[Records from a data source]
*** Block opens ***
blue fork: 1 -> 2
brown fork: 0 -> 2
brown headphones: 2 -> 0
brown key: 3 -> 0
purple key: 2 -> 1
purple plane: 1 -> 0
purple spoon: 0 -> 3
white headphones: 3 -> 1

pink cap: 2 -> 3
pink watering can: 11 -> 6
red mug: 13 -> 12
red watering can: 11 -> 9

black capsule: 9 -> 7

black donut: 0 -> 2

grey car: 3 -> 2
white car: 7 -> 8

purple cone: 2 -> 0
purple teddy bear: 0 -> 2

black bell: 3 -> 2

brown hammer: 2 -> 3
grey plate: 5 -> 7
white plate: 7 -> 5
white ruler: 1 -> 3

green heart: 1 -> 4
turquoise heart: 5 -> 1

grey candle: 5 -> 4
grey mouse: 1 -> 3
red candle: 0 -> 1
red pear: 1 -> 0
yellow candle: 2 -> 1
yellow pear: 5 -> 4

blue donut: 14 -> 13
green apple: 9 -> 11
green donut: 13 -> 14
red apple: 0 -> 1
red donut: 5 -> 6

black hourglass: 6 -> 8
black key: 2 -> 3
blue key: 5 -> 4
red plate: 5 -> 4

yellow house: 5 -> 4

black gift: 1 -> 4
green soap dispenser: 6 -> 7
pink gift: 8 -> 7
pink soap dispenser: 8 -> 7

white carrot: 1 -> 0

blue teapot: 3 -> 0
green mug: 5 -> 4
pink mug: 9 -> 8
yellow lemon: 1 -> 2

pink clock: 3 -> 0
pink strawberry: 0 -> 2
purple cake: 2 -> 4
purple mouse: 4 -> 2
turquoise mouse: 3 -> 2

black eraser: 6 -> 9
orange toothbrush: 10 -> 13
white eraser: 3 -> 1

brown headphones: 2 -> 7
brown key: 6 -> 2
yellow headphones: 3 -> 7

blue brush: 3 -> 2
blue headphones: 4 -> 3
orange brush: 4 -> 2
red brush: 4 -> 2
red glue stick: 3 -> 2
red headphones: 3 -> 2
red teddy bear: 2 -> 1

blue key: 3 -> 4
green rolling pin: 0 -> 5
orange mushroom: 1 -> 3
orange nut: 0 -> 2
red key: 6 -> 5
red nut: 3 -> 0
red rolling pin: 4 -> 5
*** Block closes ***
From the data above, work out how many lines hold "blue". Answer with the number alone.

◆ **SOLUTION**
7